[GOAL OF THE EXERCISE] Your copy should start at the line with "green brick M10" and end at the line with "black brick E7" in the data below. Transcribe only those lines, exactly, pictures excluded.

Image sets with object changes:
◇ ◇ ◇ ◇ ◇

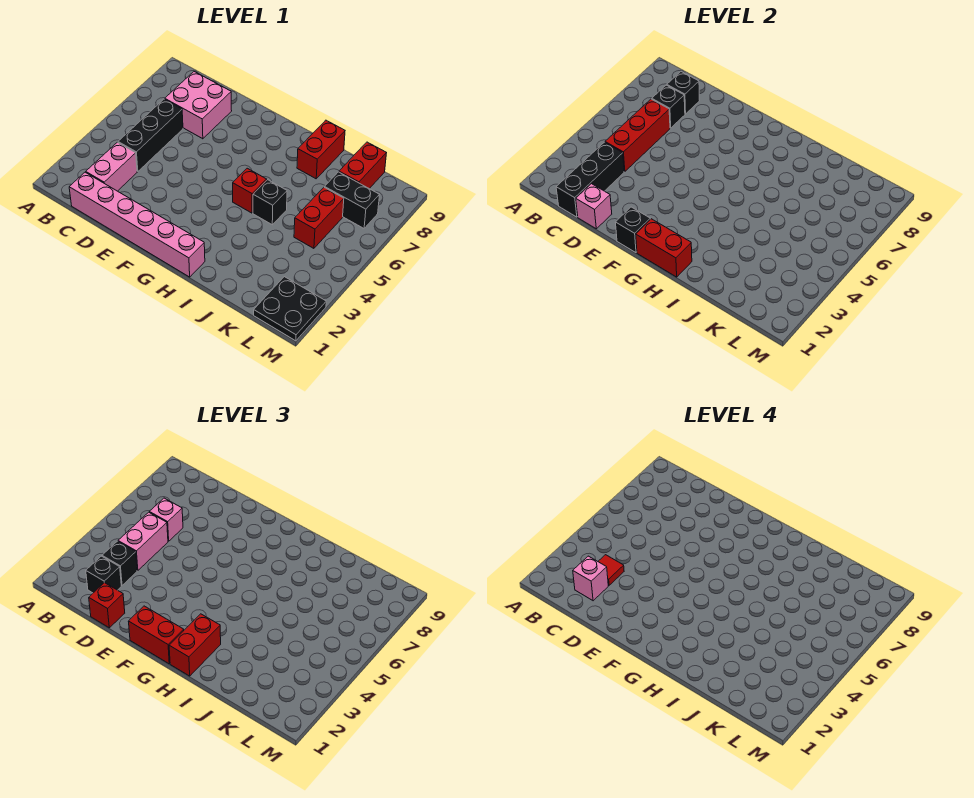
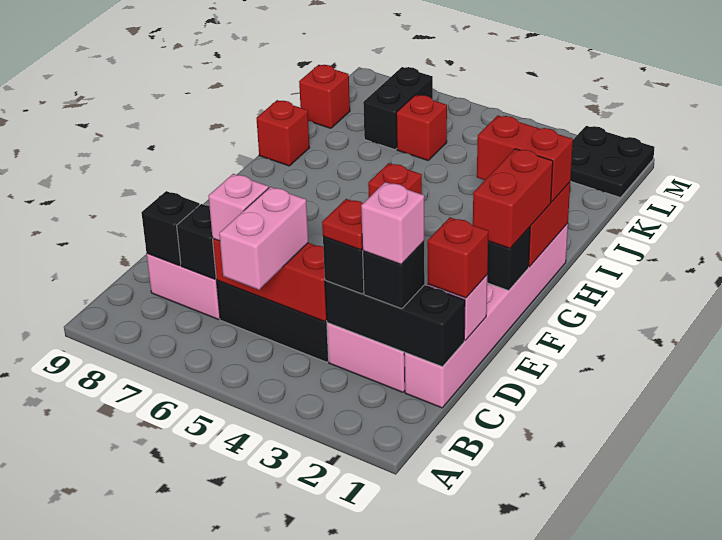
red tile C3 level 4 -> red plate C3 level 4
pink brick C4:C5 level 3 -> pink brick B5:C5 level 3
black brick I5 level 1 -> none
red brick I8:I9 level 1 -> red brick I9 level 1
red brick K5:K6 level 1 -> red brick K6 level 1
red brick K8:K9 level 1 -> red brick K9 level 1

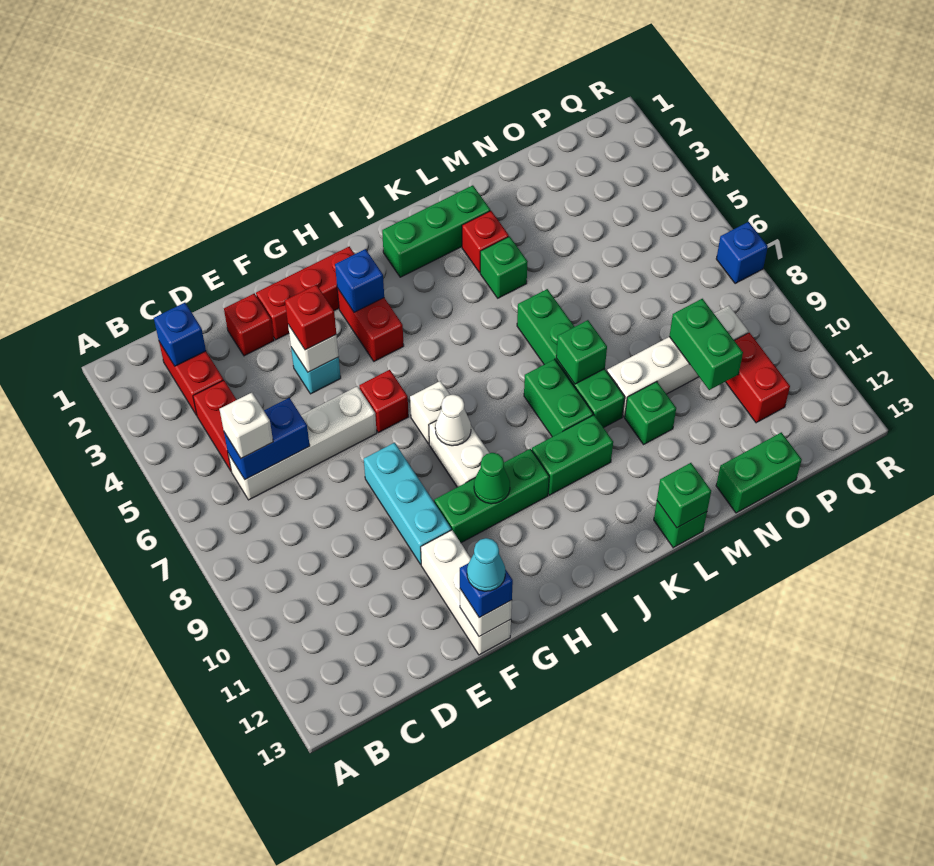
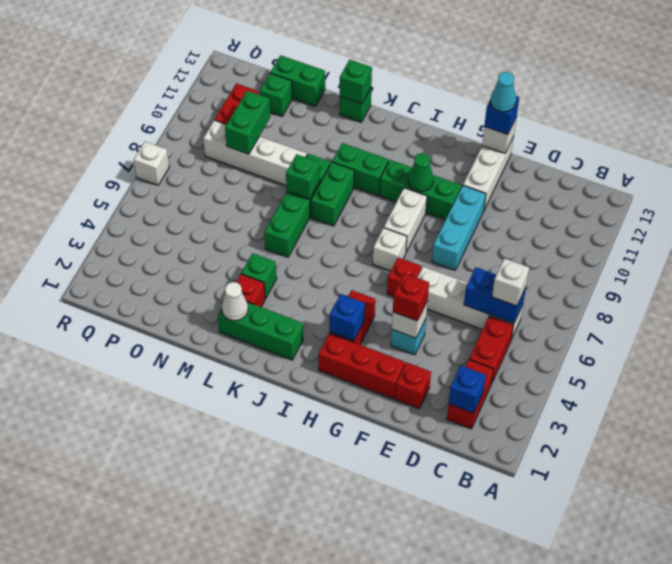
white cone H8 level 2 -> white cone L2 level 2
green brick M10 level 1 -> green brick O12 level 1
blue brick R7 level 1 -> white brick R7 level 1

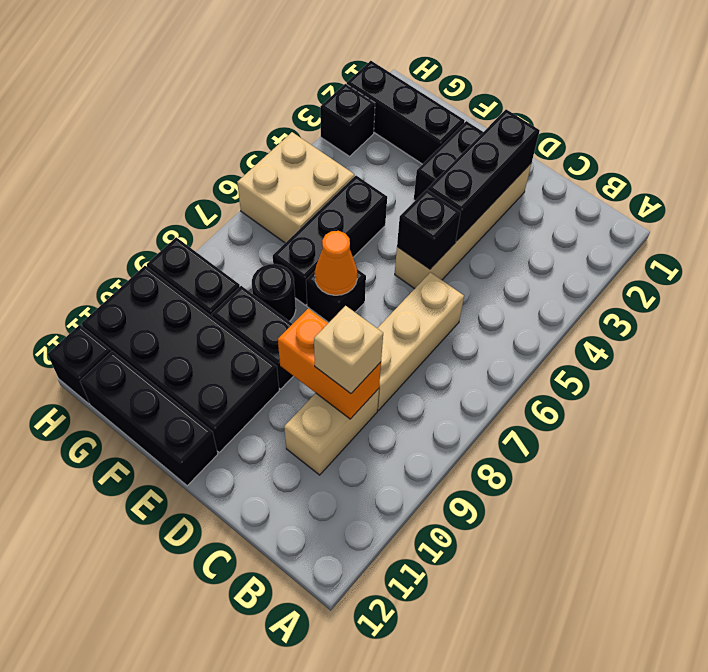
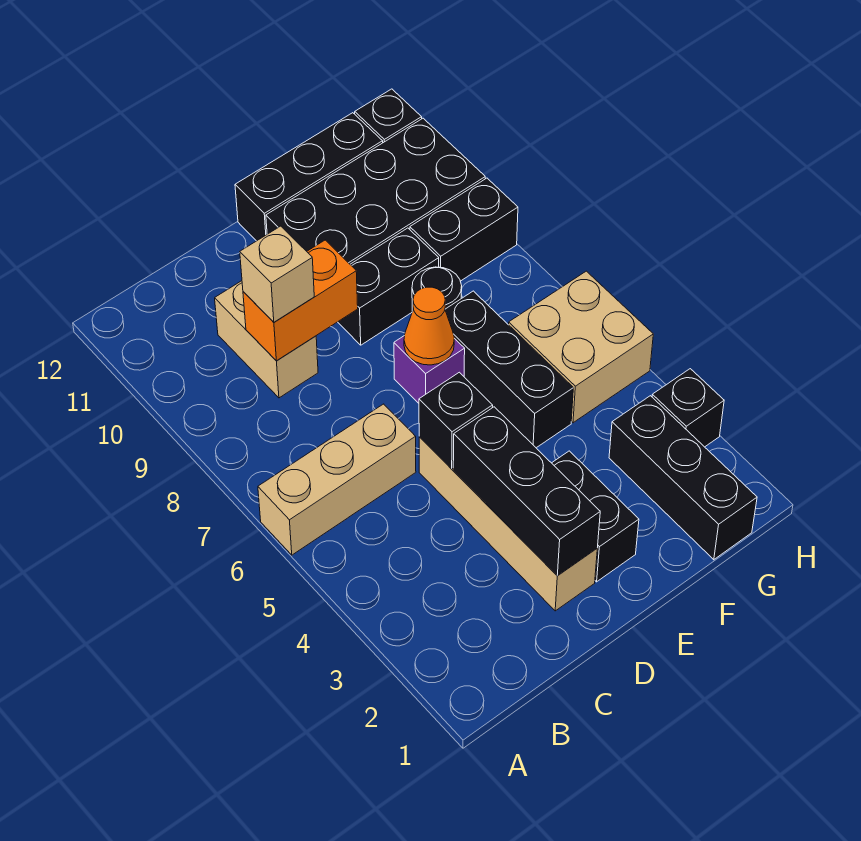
tan brick C6:C8 level 1 -> tan brick A6:C6 level 1
black brick E7 level 1 -> purple brick E7 level 1
black brick F2:H2 level 1 -> black brick G1:G3 level 1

◇ ◇ ◇ ◇ ◇

[WRITTEN REPLY]
green brick M10 level 1 -> green brick O12 level 1
blue brick R7 level 1 -> white brick R7 level 1

tan brick C6:C8 level 1 -> tan brick A6:C6 level 1
black brick E7 level 1 -> purple brick E7 level 1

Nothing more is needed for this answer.